[Collection entries]

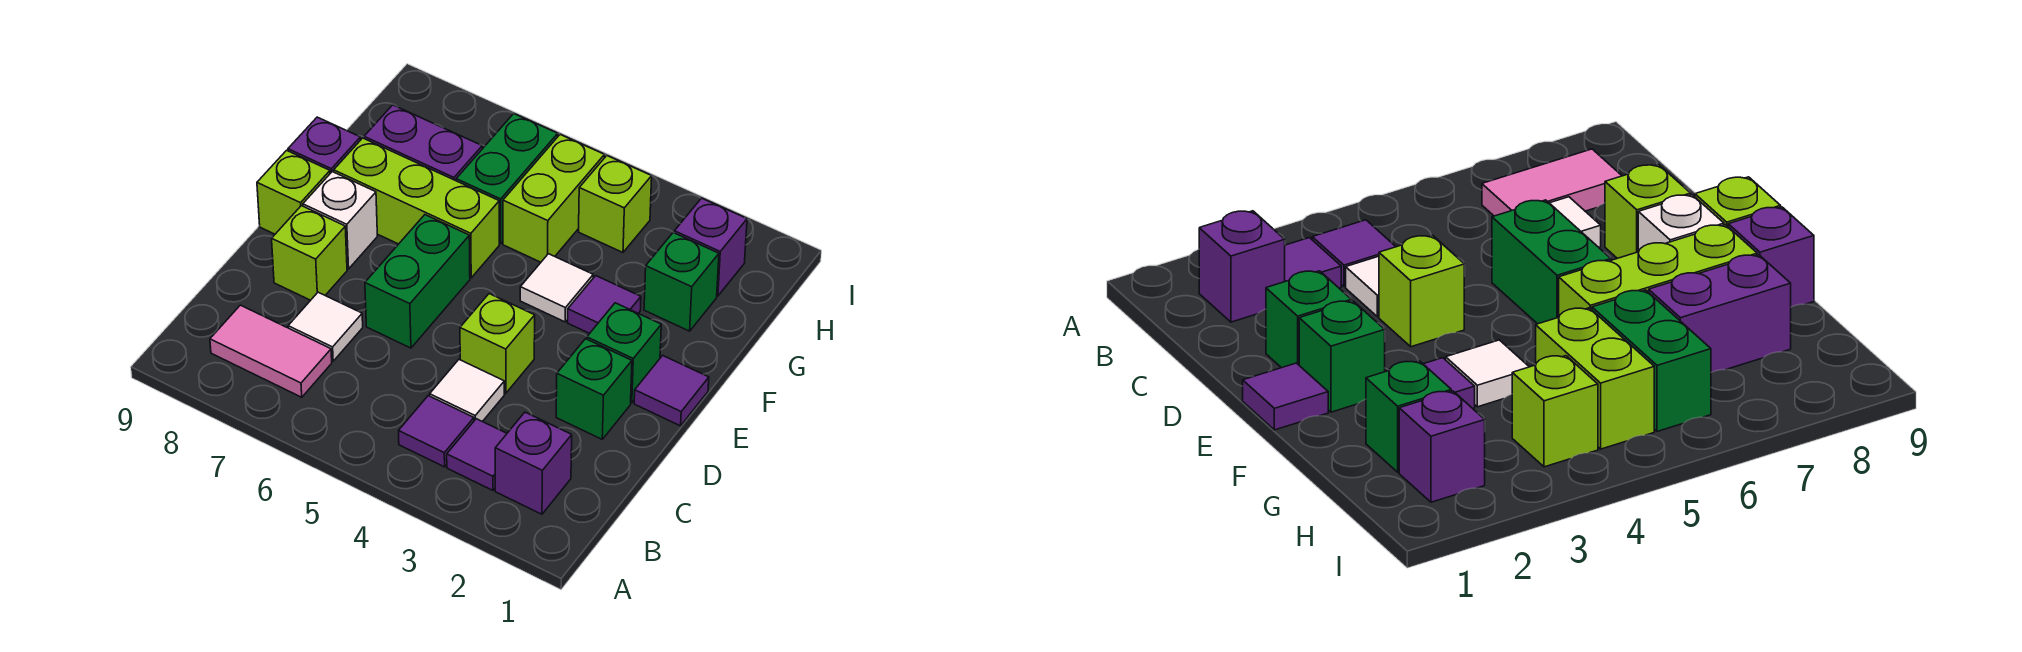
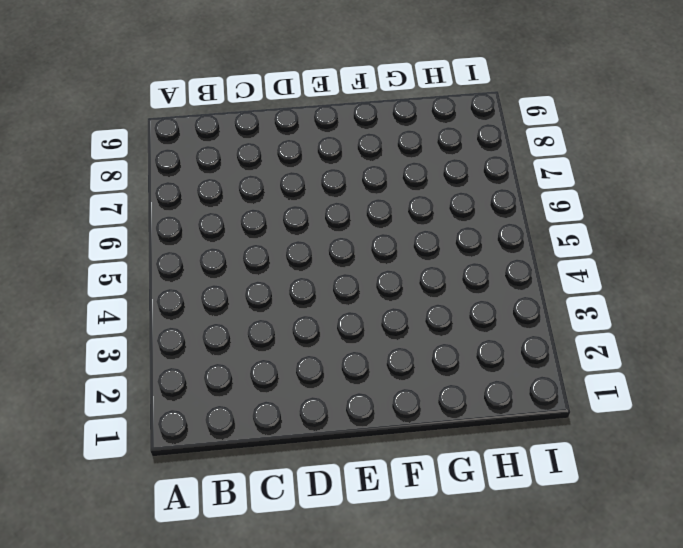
none -> purple 1x1 brick [495,412,572,514]
none -> purple 1x1 tile [447,419,507,490]
none -> purple 1x1 tile [399,396,474,467]

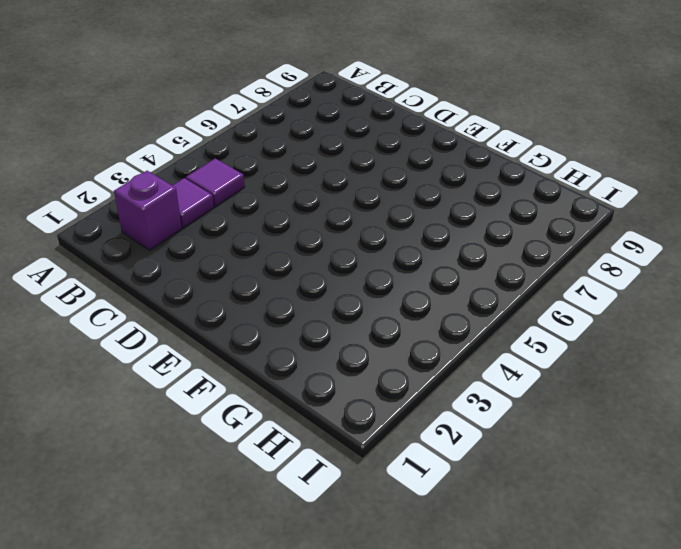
none -> pink 1x2 tile [210,305,332,397]
none -> white 1x1 tile [430,360,504,422]
none -> white 1x1 tile [288,292,363,361]

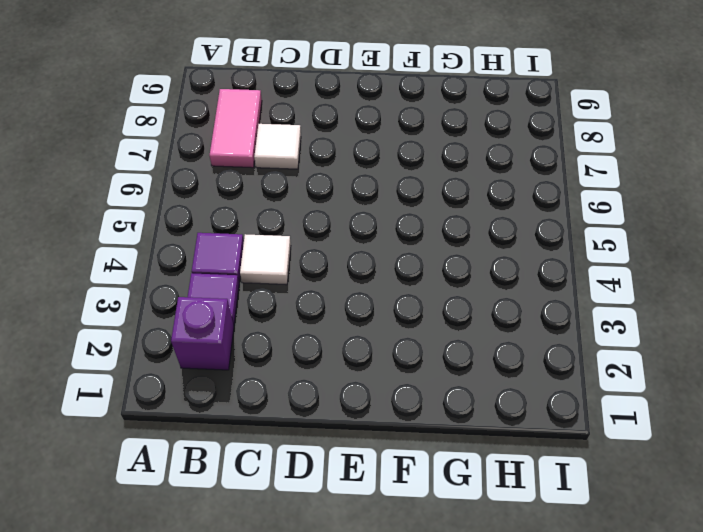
none -> green 1x1 brick [556,339,632,439]
none -> lime 1x1 brick [460,294,535,393]
none -> green 1x2 brick [365,215,470,348]

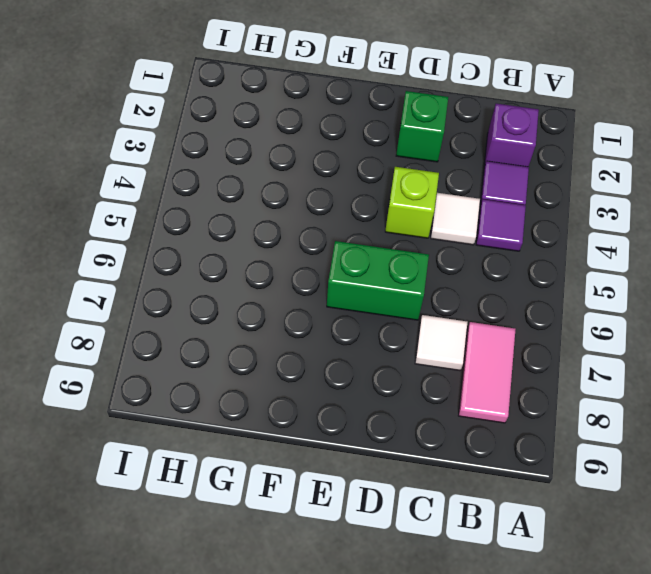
none -> lime 1x1 brick [272,206,347,300]
none -> purple 1x1 tile [634,355,709,426]
none -> green 1x1 brick [587,303,661,403]

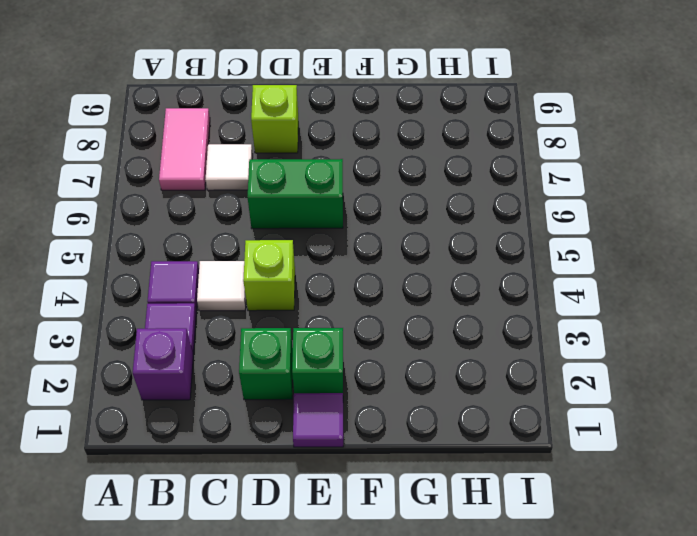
none -> white 1x1 brick [303,172,377,269]
none -> lime 1x1 brick [257,150,330,234]
none -> purple 1x1 tile [568,276,641,333]

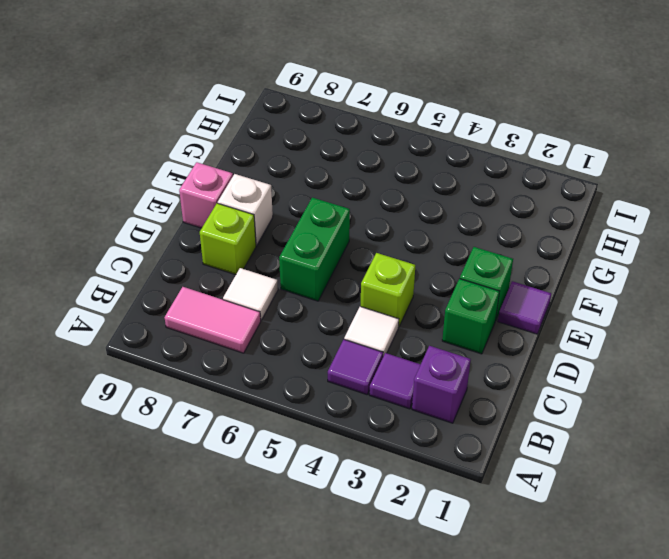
pink 1x1 brick [179,162,233,228] -> lime 1x1 brick [257,150,330,234]
none -> purple 1x1 tile [568,276,641,333]
none -> white 1x1 tile [520,254,593,322]
none -> lime 1x3 brick [334,138,499,278]

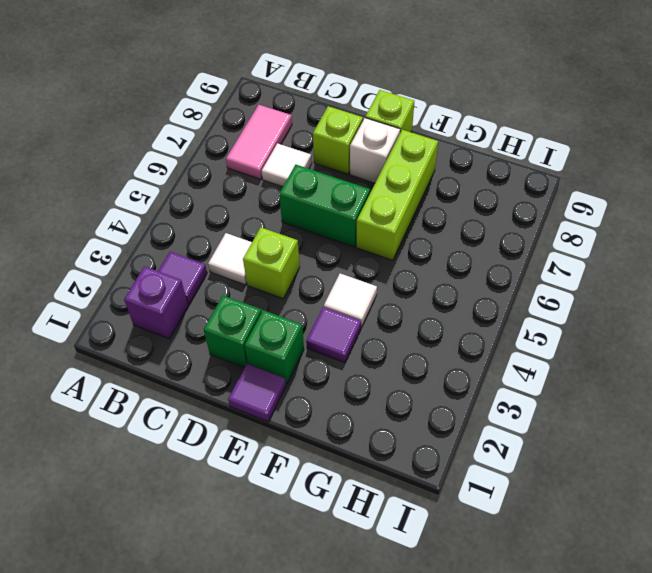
none -> purple 1x1 tile [399,396,474,467]
none -> purple 1x1 brick [288,117,361,173]
none -> green 1x1 brick [644,232,719,331]

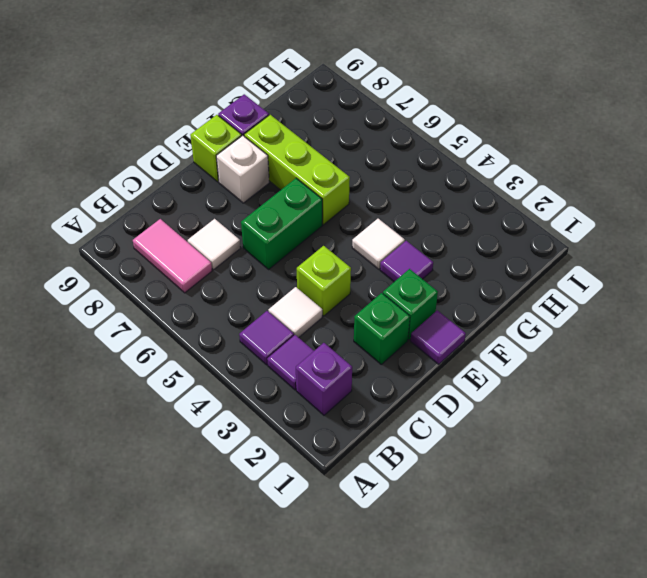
none -> lime 1x1 brick [272,206,347,300]
none -> green 1x1 brick [644,232,719,331]
none -> lime 1x2 brick [503,135,604,262]

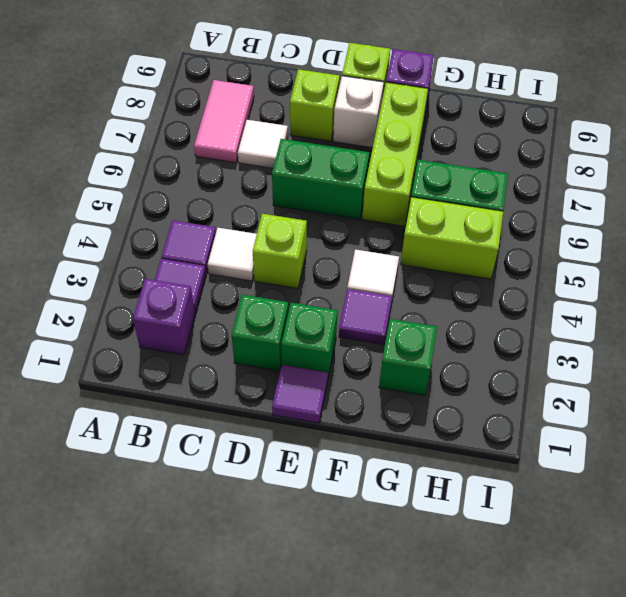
none -> purple 1x2 brick [364,105,482,181]
none -> purple 1x1 brick [674,198,747,296]
none -> lime 1x1 brick [579,156,652,252]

> WHAT YOU NEED TO DO
Each entry above must be duplicated precisely; none of the pictures may be included.

> ANSWER TO THIS TASK
none -> purple 1x1 brick [495,412,572,514]
none -> purple 1x1 tile [447,419,507,490]
none -> purple 1x1 tile [399,396,474,467]

none -> pink 1x2 tile [210,305,332,397]
none -> white 1x1 tile [430,360,504,422]
none -> white 1x1 tile [288,292,363,361]

none -> green 1x1 brick [556,339,632,439]
none -> lime 1x1 brick [460,294,535,393]
none -> green 1x2 brick [365,215,470,348]

none -> lime 1x1 brick [272,206,347,300]
none -> purple 1x1 tile [634,355,709,426]
none -> green 1x1 brick [587,303,661,403]

none -> white 1x1 brick [303,172,377,269]
none -> lime 1x1 brick [257,150,330,234]
none -> purple 1x1 tile [568,276,641,333]

pink 1x1 brick [179,162,233,228] -> lime 1x1 brick [257,150,330,234]
none -> purple 1x1 tile [568,276,641,333]
none -> white 1x1 tile [520,254,593,322]
none -> lime 1x3 brick [334,138,499,278]

none -> purple 1x1 tile [399,396,474,467]
none -> purple 1x1 brick [288,117,361,173]
none -> green 1x1 brick [644,232,719,331]

none -> lime 1x1 brick [272,206,347,300]
none -> green 1x1 brick [644,232,719,331]
none -> lime 1x2 brick [503,135,604,262]

none -> purple 1x2 brick [364,105,482,181]
none -> purple 1x1 brick [674,198,747,296]
none -> lime 1x1 brick [579,156,652,252]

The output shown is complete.